• **WHAT NEEDS TO BE DONE**
A word-for-word repetition of all the entries is required.

• **SUPPLIED MATERIAL**
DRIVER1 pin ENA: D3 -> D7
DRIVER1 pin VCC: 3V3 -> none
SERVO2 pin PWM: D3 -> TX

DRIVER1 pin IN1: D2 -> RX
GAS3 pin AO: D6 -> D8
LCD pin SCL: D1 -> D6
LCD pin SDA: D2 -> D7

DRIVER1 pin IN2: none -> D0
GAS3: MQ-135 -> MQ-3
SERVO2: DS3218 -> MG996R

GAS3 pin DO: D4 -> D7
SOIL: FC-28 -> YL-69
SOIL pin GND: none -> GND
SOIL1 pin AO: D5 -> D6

• **ANSWER TO THIS EXERCISE**
DRIVER1 pin ENA: D3 -> D7
DRIVER1 pin VCC: 3V3 -> none
SERVO2 pin PWM: D3 -> TX

DRIVER1 pin IN1: D2 -> RX
GAS3 pin AO: D6 -> D8
LCD pin SCL: D1 -> D6
LCD pin SDA: D2 -> D7

DRIVER1 pin IN2: none -> D0
GAS3: MQ-135 -> MQ-3
SERVO2: DS3218 -> MG996R

GAS3 pin DO: D4 -> D7
SOIL: FC-28 -> YL-69
SOIL pin GND: none -> GND
SOIL1 pin AO: D5 -> D6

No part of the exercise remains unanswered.